• WHAT NEEDS TO BE DONE
A verbatim copy of the records below, pictures omitted, is the task.

• INFORMATION SUPPLIED
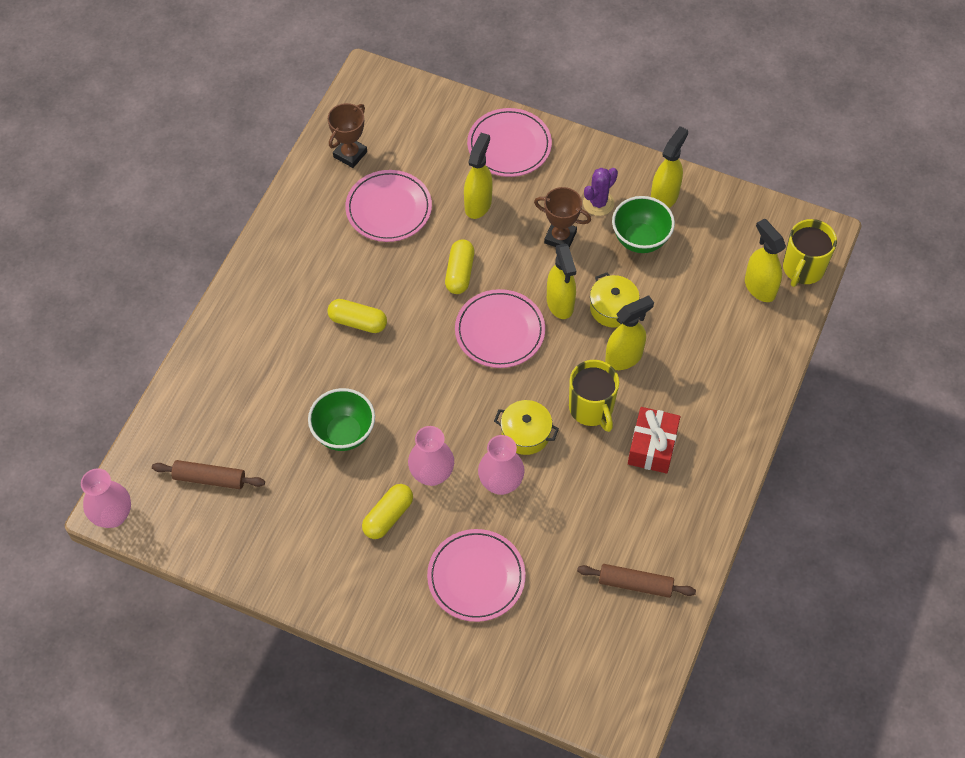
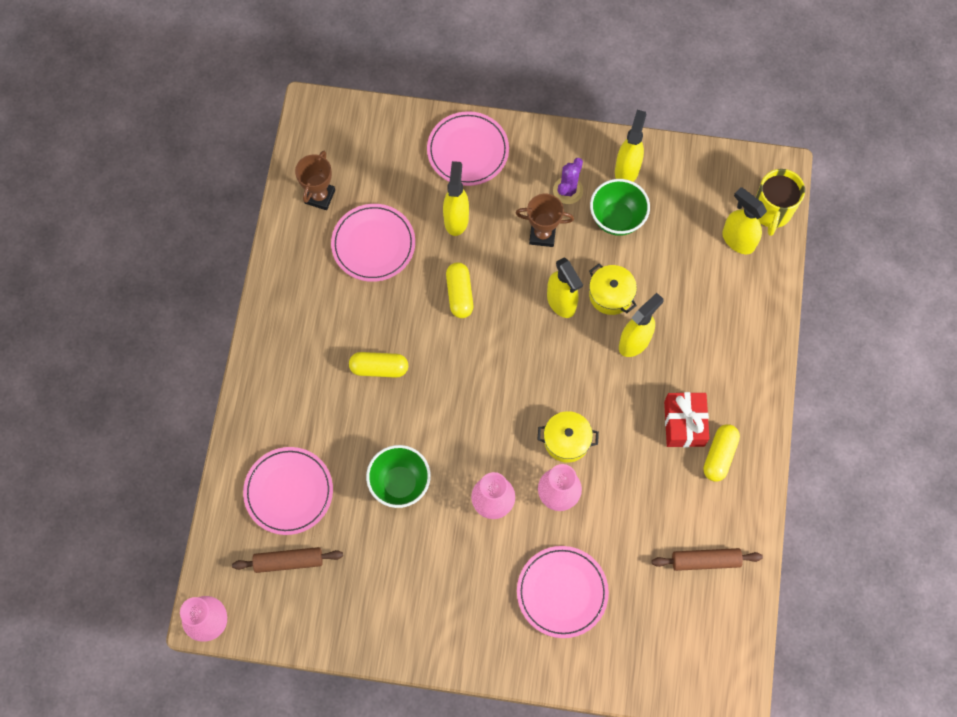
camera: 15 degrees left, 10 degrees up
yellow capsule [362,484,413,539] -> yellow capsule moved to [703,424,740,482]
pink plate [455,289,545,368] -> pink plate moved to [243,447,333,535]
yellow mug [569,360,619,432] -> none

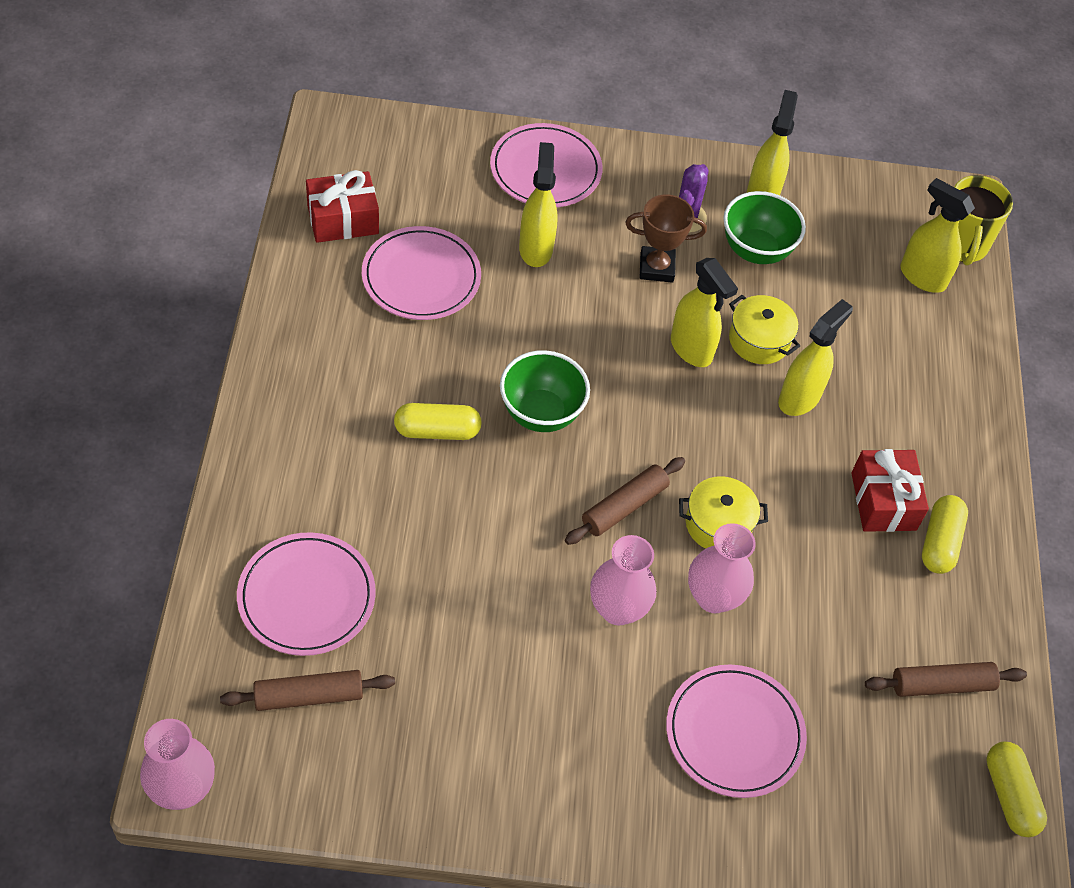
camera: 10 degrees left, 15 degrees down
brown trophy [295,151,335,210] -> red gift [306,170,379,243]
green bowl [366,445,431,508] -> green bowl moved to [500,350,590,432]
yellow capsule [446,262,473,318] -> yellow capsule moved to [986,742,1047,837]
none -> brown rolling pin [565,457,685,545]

• SOLUTION TO THIS PROBLEM
camera: 15 degrees left, 10 degrees up
yellow capsule [362,484,413,539] -> yellow capsule moved to [703,424,740,482]
pink plate [455,289,545,368] -> pink plate moved to [243,447,333,535]
yellow mug [569,360,619,432] -> none

camera: 10 degrees left, 15 degrees down
brown trophy [295,151,335,210] -> red gift [306,170,379,243]
green bowl [366,445,431,508] -> green bowl moved to [500,350,590,432]
yellow capsule [446,262,473,318] -> yellow capsule moved to [986,742,1047,837]
none -> brown rolling pin [565,457,685,545]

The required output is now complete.